● YOUR GOAL
List each line in the items below that contains the word "page".

● RECORDS FOR THE EXERCISE
----------
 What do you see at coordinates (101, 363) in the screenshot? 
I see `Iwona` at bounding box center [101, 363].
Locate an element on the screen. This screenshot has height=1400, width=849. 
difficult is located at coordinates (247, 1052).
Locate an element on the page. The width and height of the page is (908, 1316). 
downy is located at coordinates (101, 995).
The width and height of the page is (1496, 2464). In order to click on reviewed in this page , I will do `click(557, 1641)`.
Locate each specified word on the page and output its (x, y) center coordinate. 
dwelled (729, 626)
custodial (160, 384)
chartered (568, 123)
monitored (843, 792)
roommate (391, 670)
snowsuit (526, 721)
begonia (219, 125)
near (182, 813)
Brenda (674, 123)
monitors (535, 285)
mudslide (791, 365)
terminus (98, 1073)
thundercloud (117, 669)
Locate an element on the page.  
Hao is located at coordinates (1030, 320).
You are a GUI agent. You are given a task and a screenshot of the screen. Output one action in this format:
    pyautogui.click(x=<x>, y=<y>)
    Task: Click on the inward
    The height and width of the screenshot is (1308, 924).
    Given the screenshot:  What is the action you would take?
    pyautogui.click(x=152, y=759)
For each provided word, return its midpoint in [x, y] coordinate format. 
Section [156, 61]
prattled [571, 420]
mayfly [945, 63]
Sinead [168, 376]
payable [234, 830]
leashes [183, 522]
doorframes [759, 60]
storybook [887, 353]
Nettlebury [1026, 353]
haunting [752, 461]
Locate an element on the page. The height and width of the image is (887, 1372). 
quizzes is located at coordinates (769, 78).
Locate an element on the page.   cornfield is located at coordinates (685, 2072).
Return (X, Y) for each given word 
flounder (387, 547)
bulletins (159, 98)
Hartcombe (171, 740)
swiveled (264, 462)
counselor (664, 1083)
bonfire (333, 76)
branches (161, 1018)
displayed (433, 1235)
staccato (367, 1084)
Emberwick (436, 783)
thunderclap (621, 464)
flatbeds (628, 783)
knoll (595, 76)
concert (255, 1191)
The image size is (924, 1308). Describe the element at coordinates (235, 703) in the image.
----------
● WRITTEN RESPONSE
Locate an element on the page. The width and height of the page is (908, 1316). 
The width and height of the page is (1496, 2464). In order to click on reviewed in this page , I will do `click(557, 1641)`.
Locate each specified word on the page and output its (x, y) center coordinate. 
Locate an element on the page.  
Locate an element on the page. The height and width of the image is (887, 1372). 
Locate an element on the page.   cornfield is located at coordinates (685, 2072).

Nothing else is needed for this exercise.